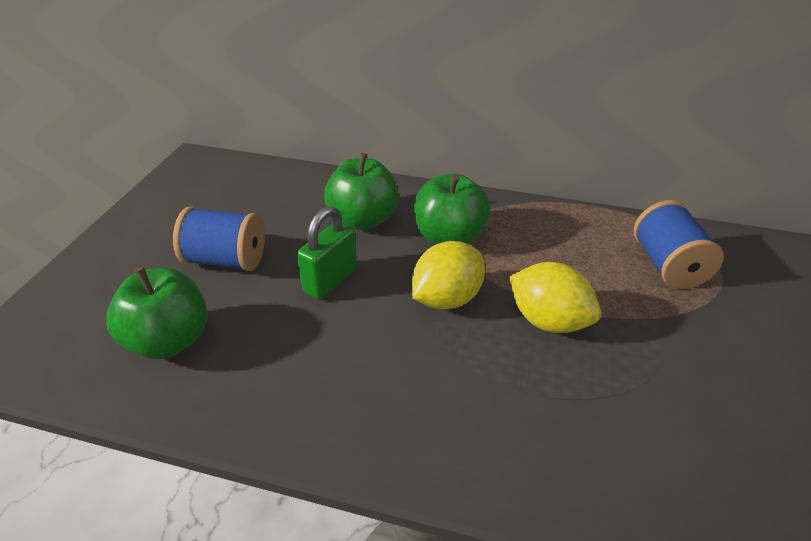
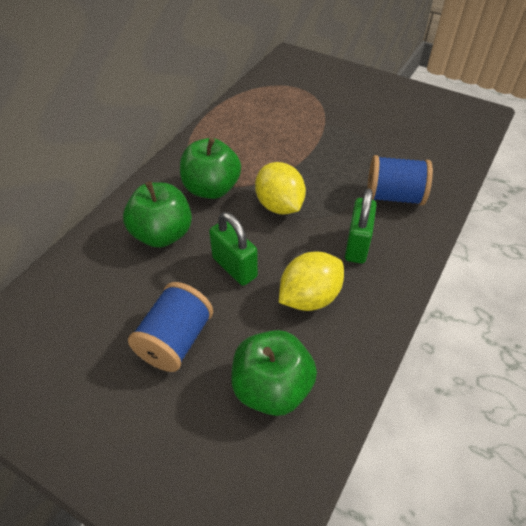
camera: 75 degrees left, 10 degrees up
(402, 390) = (357, 245): none -> green padlock
(548, 321) = (315, 165): yellow lemon -> yellow lemon (309, 297)
(668, 266) = (283, 103): blue spool -> blue spool (394, 196)

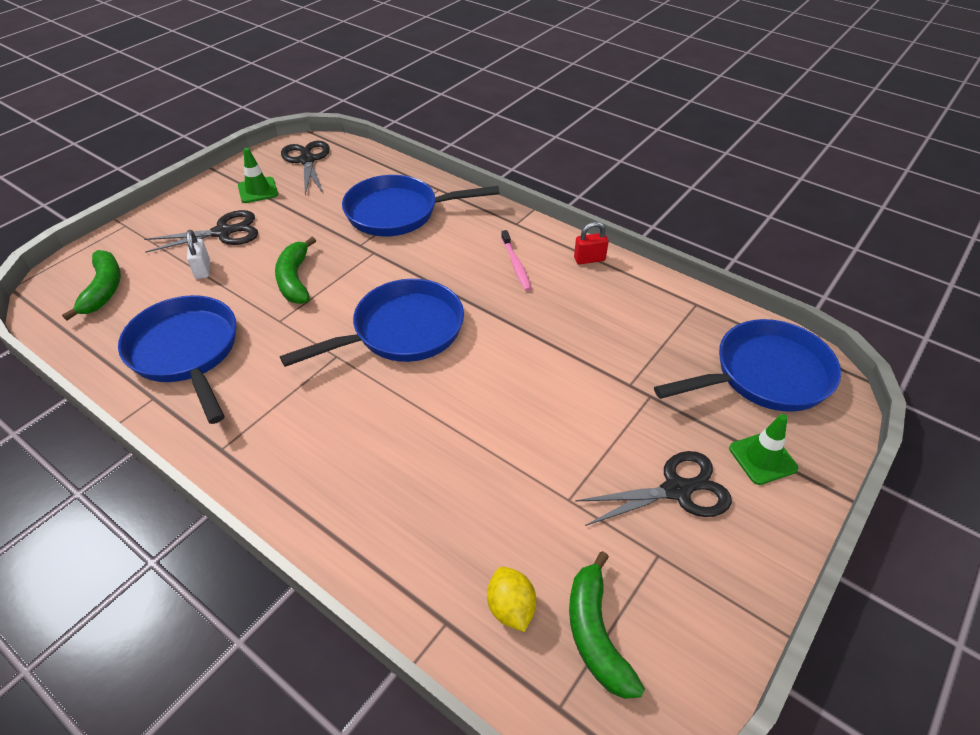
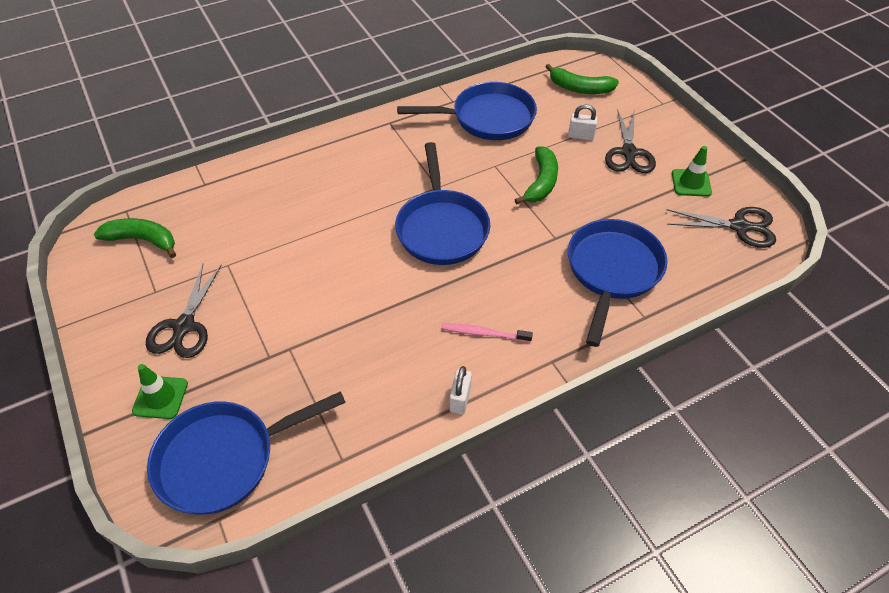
camera: 115 degrees right, 5 degrees up
(295, 279) = (541, 182): green banana -> green banana turned 90 degrees clockwise
(511, 608) = (188, 211): yellow lemon -> none
(589, 259) = (460, 399): red padlock -> white padlock
(765, 375) = (224, 458): blue pan -> blue pan turned 60 degrees clockwise

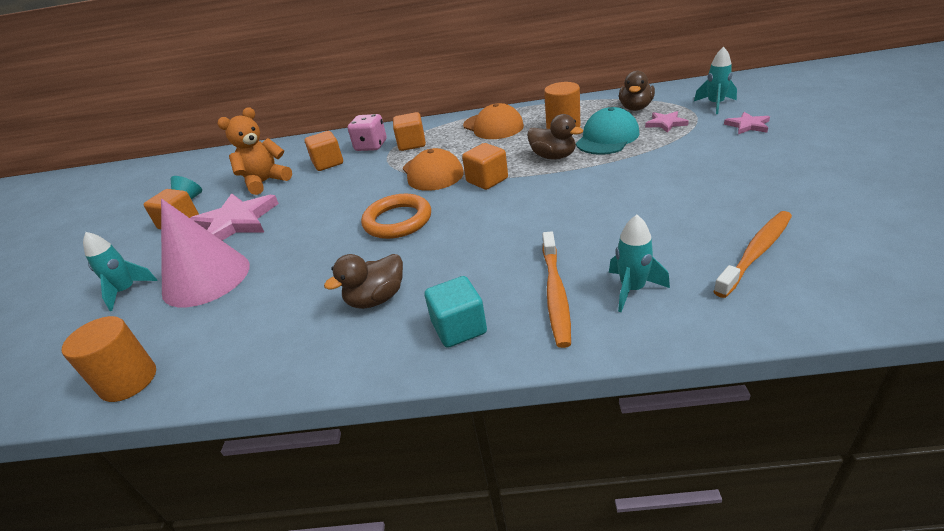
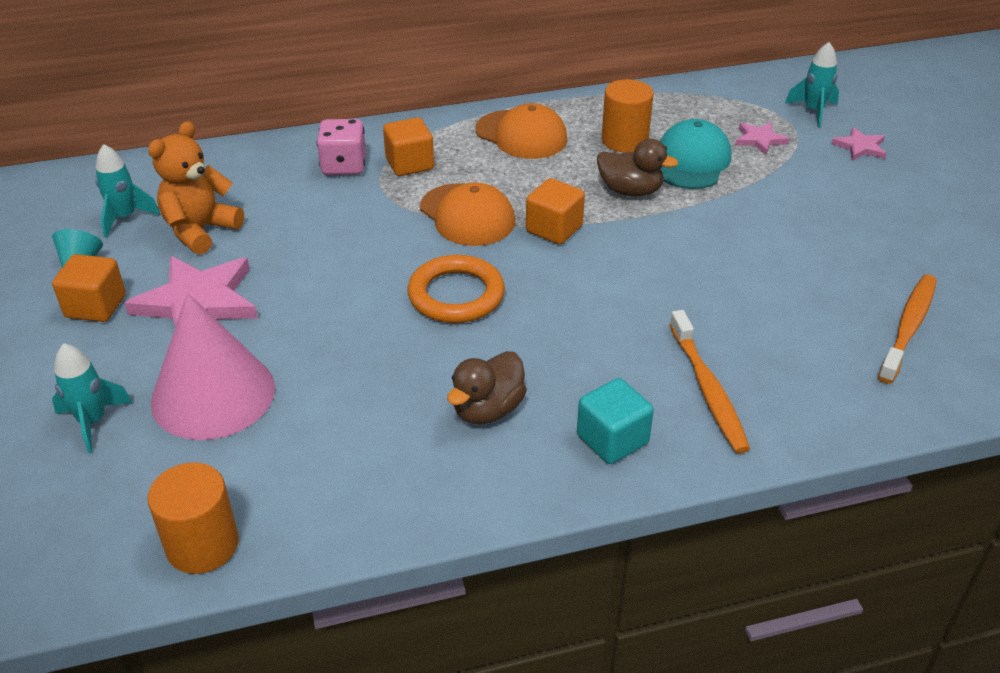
camera: 20 degrees left, 5 degrees up
(328, 163) = (289, 197): orange cube -> none
(632, 289) = (792, 379): turquoise rocket -> turquoise rocket (125, 218)
(635, 108) = (712, 111): brown duck -> none

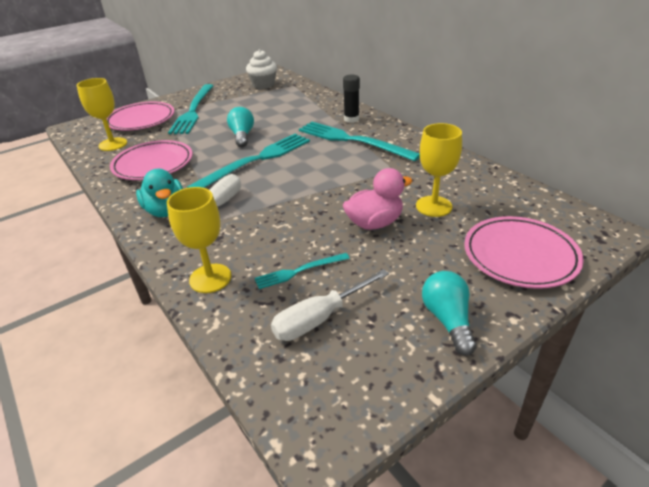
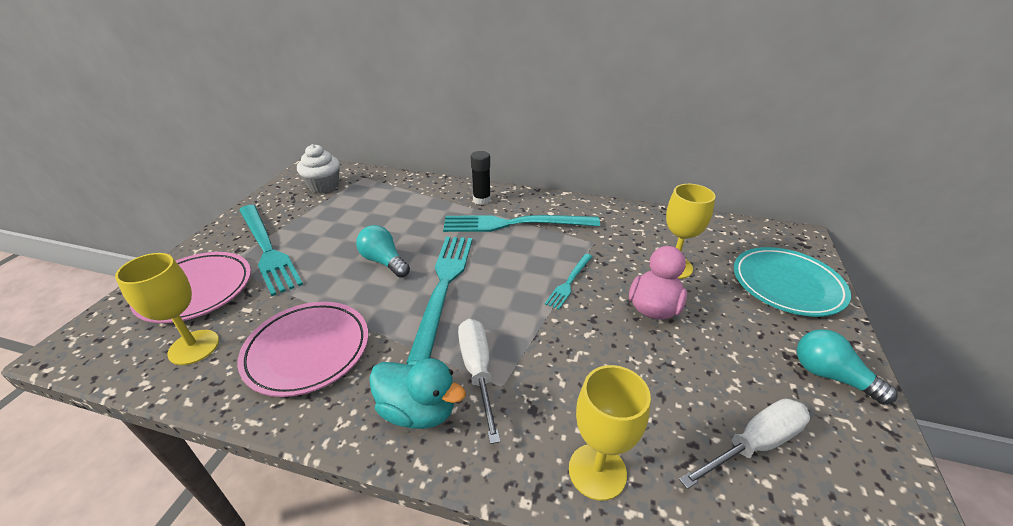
camera: 40 degrees left, 0 degrees up
(299, 271) = (666, 402): turquoise fork -> turquoise fork (569, 282)
(320, 318) = (754, 444): white screwdriver -> white screwdriver turned 135 degrees counterclockwise
(520, 256) = (786, 285): pink plate -> turquoise plate

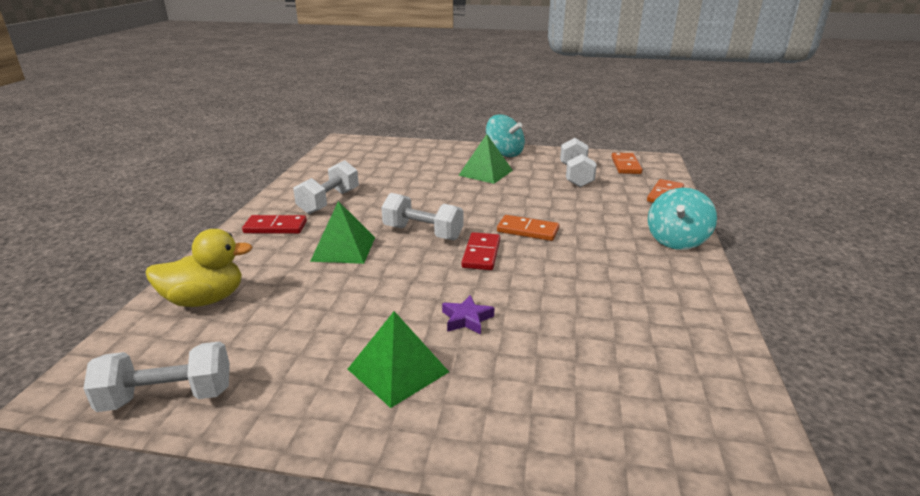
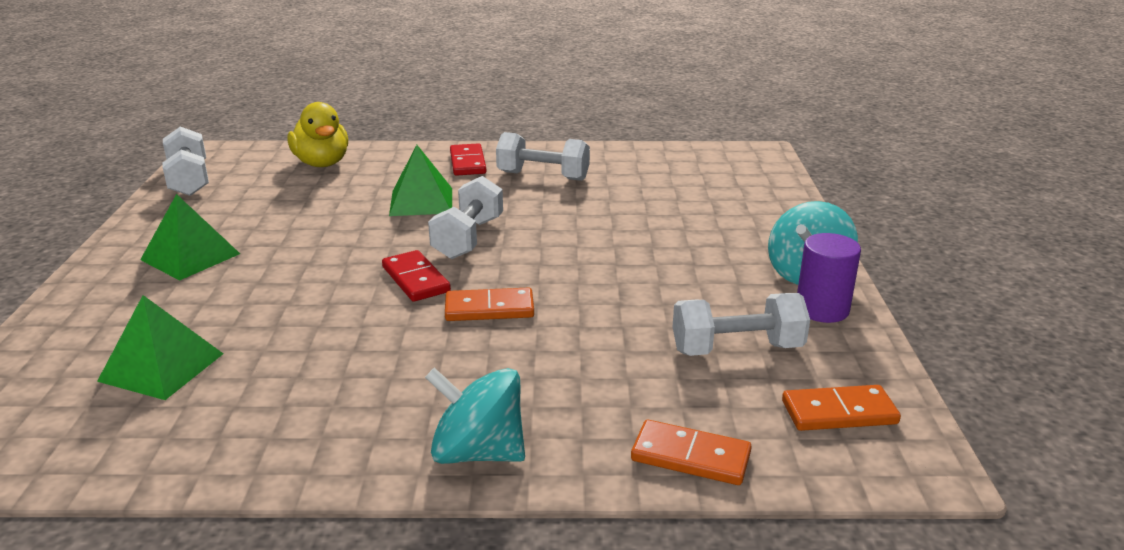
camera: 80 degrees right, 0 degrees up
(466, 319) = (266, 281): purple star -> none
(481, 254) = (415, 279): red domino -> red domino turned 60 degrees clockwise
(485, 172) = (699, 263): green pyramid -> green pyramid (162, 367)
(527, 230) = (489, 308): orange domino -> orange domino turned 75 degrees clockwise
(540, 155) = (822, 309): none -> purple cylinder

◇ ◇ ◇ ◇ ◇ ◇ ◇

* [What you should do] Only the lines starting at the one with "(295, 279) = (541, 182): green" and ending at the one with "camera: 20 degrees left, 5 degrees up" should be printed, each exactly as it appears in the material above; the pictures are to be omitted.

* [Answer section]
(295, 279) = (541, 182): green banana -> green banana turned 90 degrees clockwise
(511, 608) = (188, 211): yellow lemon -> none
(589, 259) = (460, 399): red padlock -> white padlock
(765, 375) = (224, 458): blue pan -> blue pan turned 60 degrees clockwise

camera: 20 degrees left, 5 degrees up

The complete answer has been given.